BEGIN INPUT
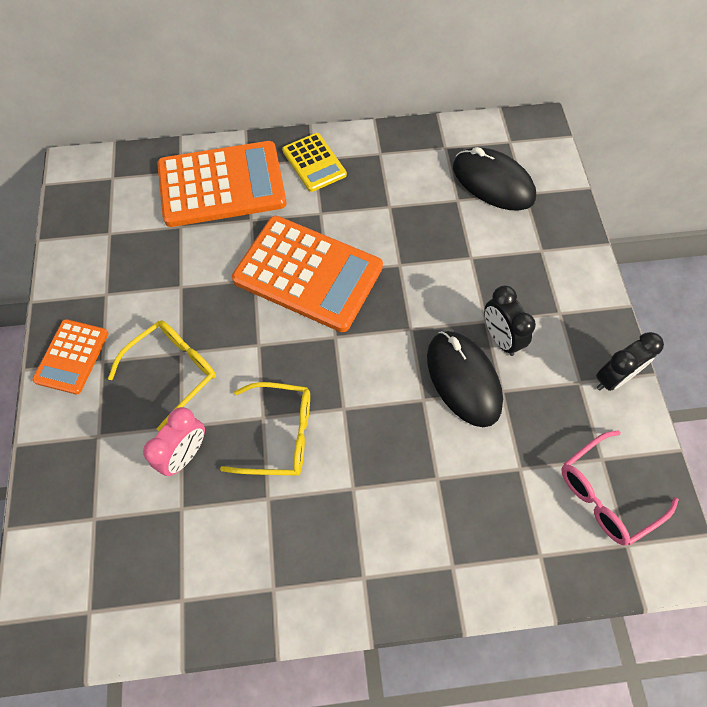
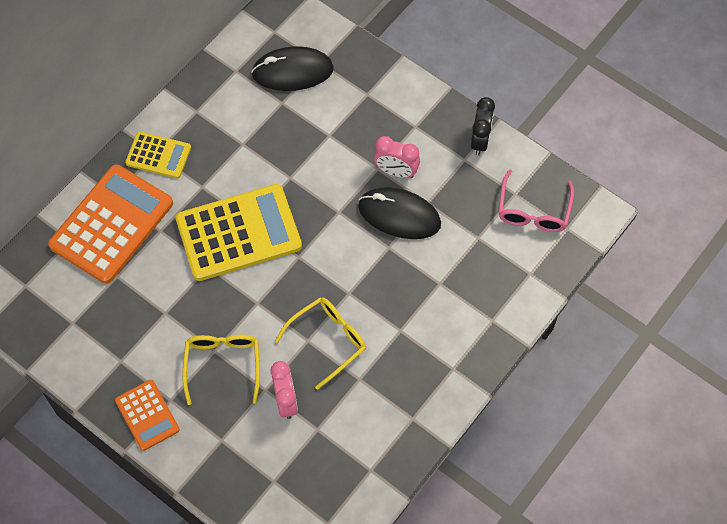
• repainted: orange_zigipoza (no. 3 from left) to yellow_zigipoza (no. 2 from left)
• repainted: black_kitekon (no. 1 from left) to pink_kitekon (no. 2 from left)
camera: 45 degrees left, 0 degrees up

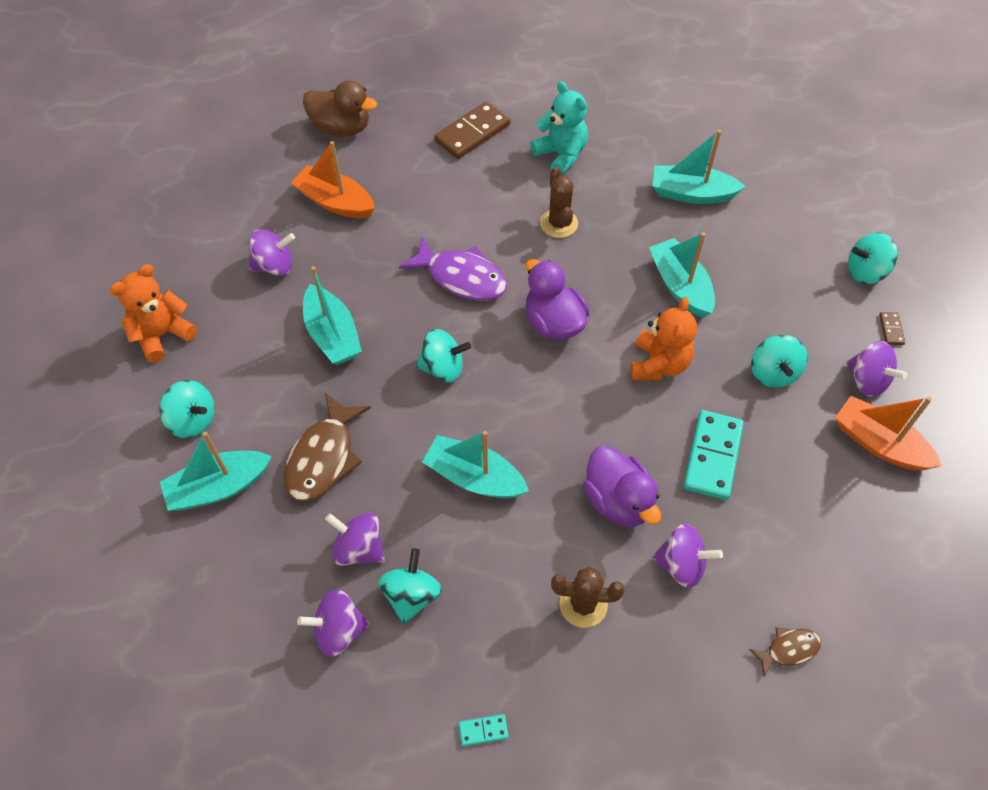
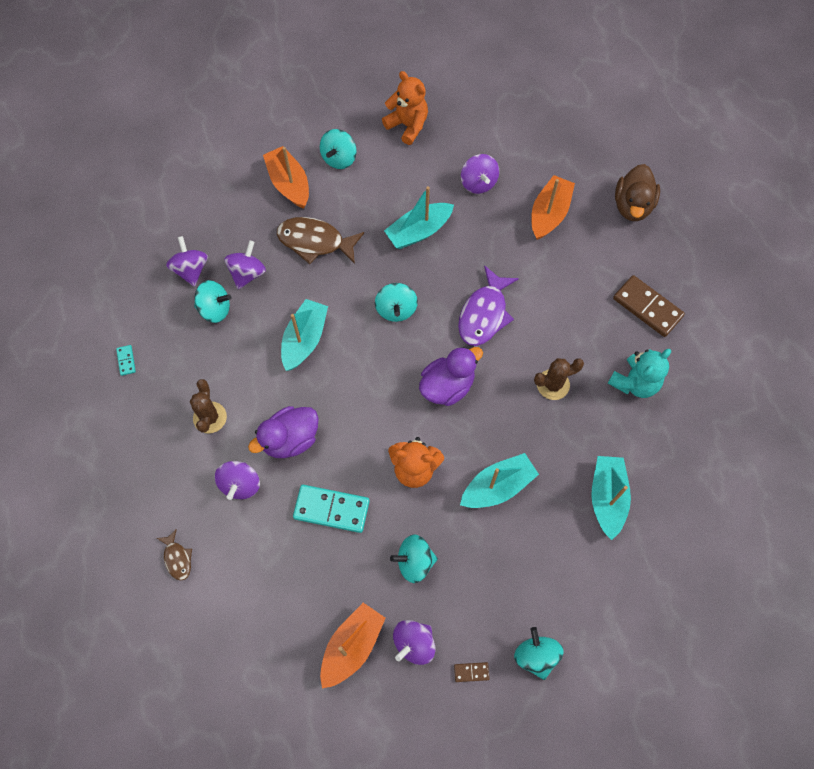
• repainted: turquoise_kigefusak (no. 1 from left) to orange_kigefusak (no. 1 from left)
camera: 85 degrees right, 10 degrees up

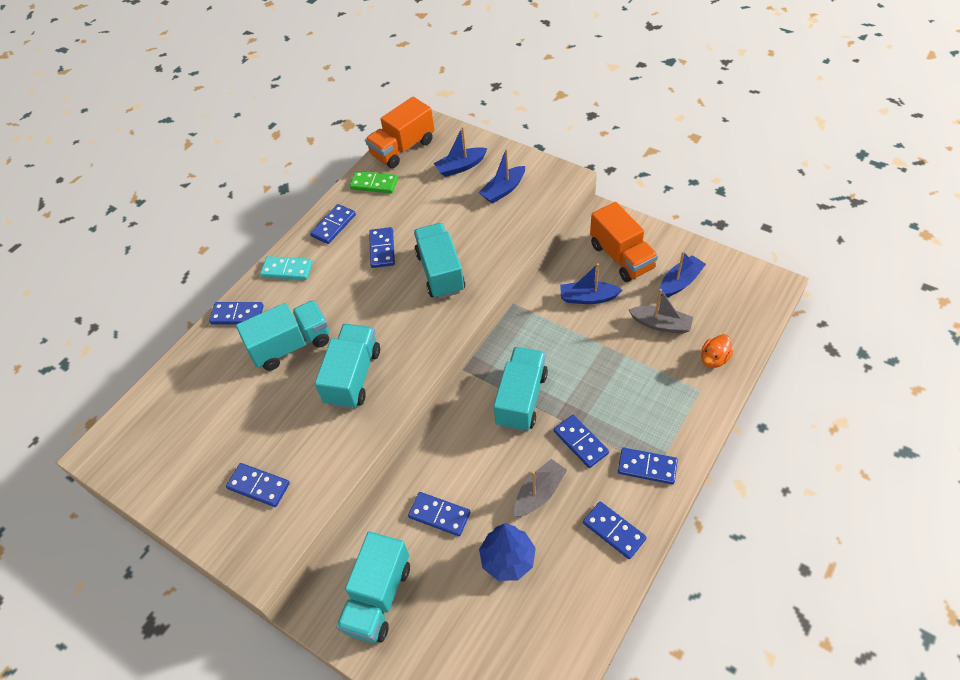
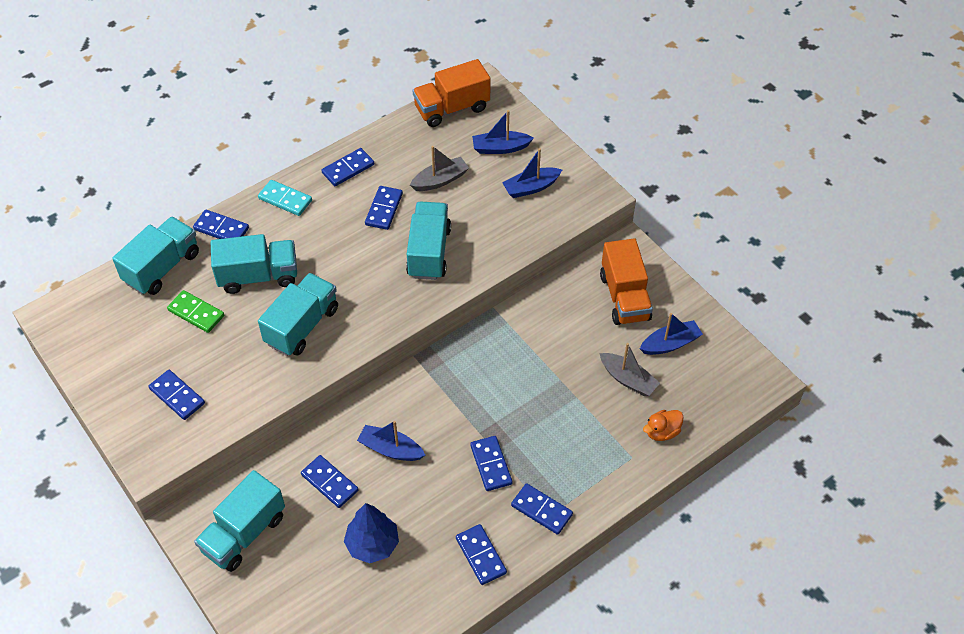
• shifted: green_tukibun
• shifted: blue_kigefusak (no. 3 from left in the first image) to blue_kigefusak (no. 1 from left)
• shifted: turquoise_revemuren (no. 5 from left in the first image) to turquoise_revemuren (no. 1 from left)
• shifted: grey_kigefusak (no. 1 from left)
camera: 15 degrees right, 0 degrees up

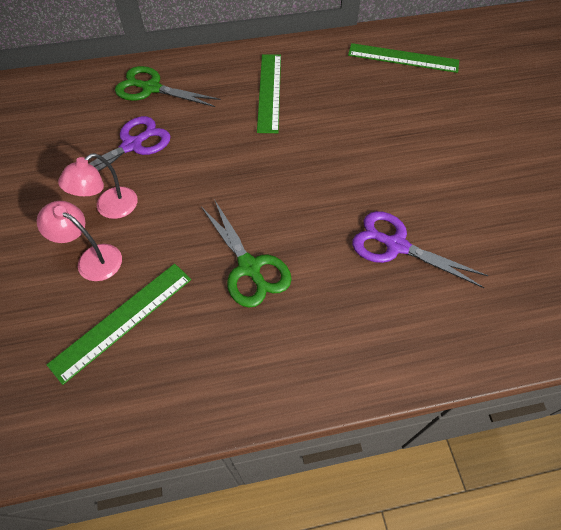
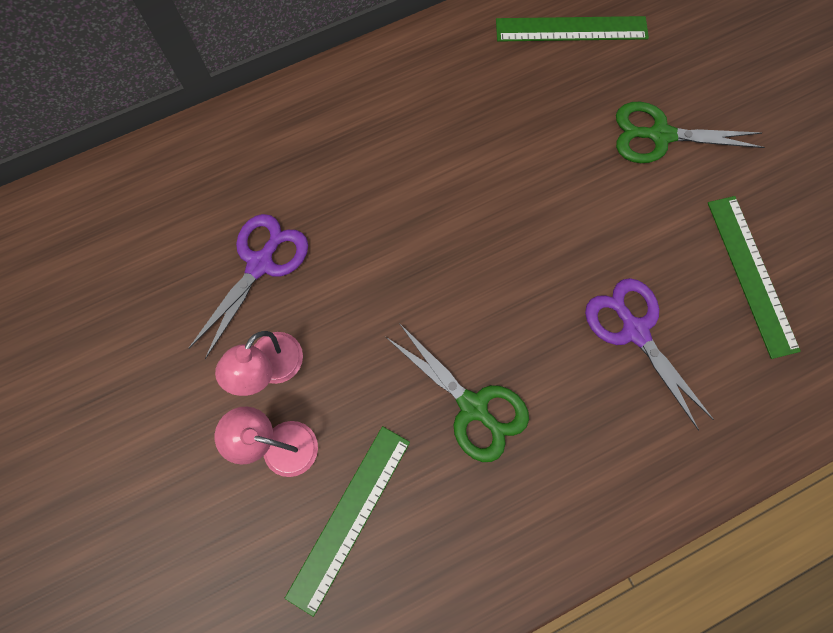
• shifted: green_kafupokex (no. 2 from left in the first image) to green_kafupokex (no. 3 from left)
• shifted: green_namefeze (no. 1 from left in the first image) to green_namefeze (no. 2 from left)
• rotated: purple_namefeze (no. 2 from left) 45 degrees clockwise
camera: 15 degrees left, 15 degrees up

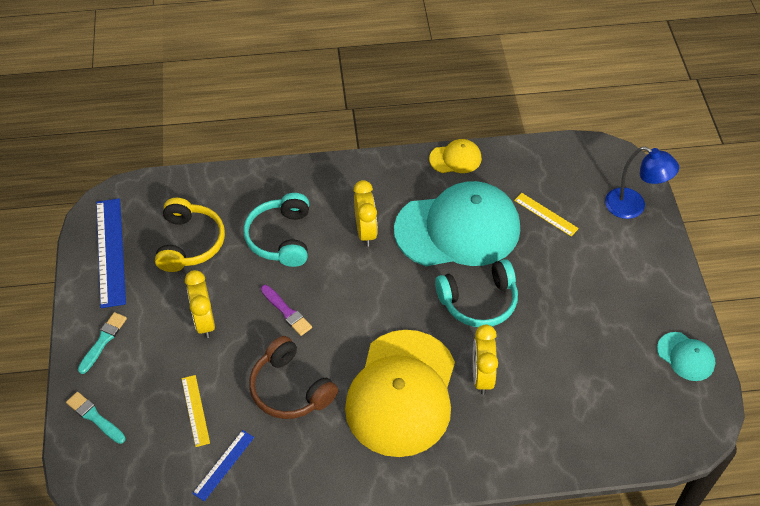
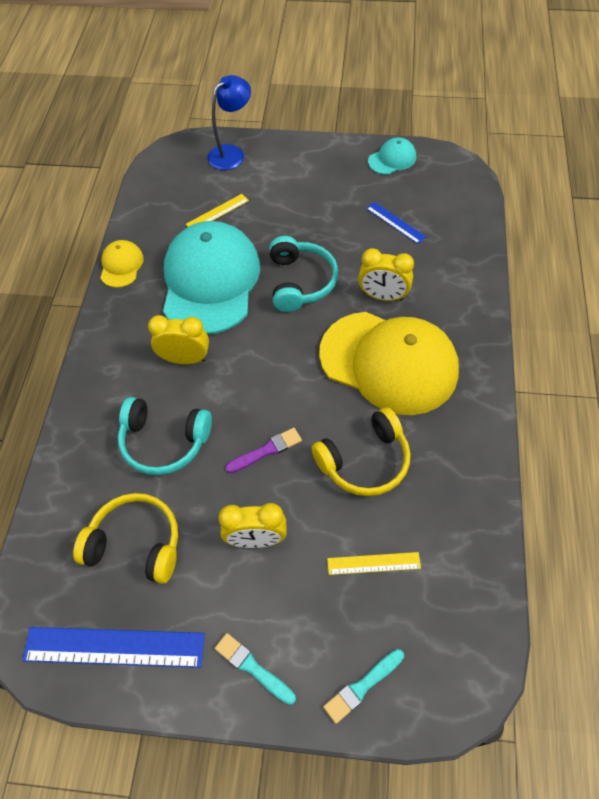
• repainted: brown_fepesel to yellow_fepesel (no. 2 from left)
• shifted: blue_kafupokex (no. 2 from left)
camera: 75 degrees left, 5 degrees up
END INPUT
■ **EXERCISE DESCRIPTION**: Write out every entry above exactly, minus the pictures.

■ **YOUR SOLUTION**:
• repainted: orange_zigipoza (no. 3 from left) to yellow_zigipoza (no. 2 from left)
• repainted: black_kitekon (no. 1 from left) to pink_kitekon (no. 2 from left)
camera: 45 degrees left, 0 degrees up

• repainted: turquoise_kigefusak (no. 1 from left) to orange_kigefusak (no. 1 from left)
camera: 85 degrees right, 10 degrees up

• shifted: green_tukibun
• shifted: blue_kigefusak (no. 3 from left in the first image) to blue_kigefusak (no. 1 from left)
• shifted: turquoise_revemuren (no. 5 from left in the first image) to turquoise_revemuren (no. 1 from left)
• shifted: grey_kigefusak (no. 1 from left)
camera: 15 degrees right, 0 degrees up

• shifted: green_kafupokex (no. 2 from left in the first image) to green_kafupokex (no. 3 from left)
• shifted: green_namefeze (no. 1 from left in the first image) to green_namefeze (no. 2 from left)
• rotated: purple_namefeze (no. 2 from left) 45 degrees clockwise
camera: 15 degrees left, 15 degrees up

• repainted: brown_fepesel to yellow_fepesel (no. 2 from left)
• shifted: blue_kafupokex (no. 2 from left)
camera: 75 degrees left, 5 degrees up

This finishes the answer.